#### WHAT YOU WILL DO
Locate the line that contains "none -> black slope A3:D5 level 1 top 3" in the entries below, then repeat it and every following line through the line that contains "lime brick I9", exactly, and no others.

#### SUPPLIED DATA
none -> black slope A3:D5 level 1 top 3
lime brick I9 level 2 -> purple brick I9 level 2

* * *

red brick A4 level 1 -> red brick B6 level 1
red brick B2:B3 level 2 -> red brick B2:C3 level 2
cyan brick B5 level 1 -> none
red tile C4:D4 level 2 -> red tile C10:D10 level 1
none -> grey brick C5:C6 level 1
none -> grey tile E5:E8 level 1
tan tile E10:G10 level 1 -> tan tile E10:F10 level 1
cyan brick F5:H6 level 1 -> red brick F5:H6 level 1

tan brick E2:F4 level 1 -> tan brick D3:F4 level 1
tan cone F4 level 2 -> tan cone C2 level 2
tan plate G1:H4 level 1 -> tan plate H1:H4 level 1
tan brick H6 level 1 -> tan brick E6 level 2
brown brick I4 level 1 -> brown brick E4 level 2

#### RESPONSE FOR THIS EXERCISE
none -> black slope A3:D5 level 1 top 3
lime brick I9 level 2 -> purple brick I9 level 2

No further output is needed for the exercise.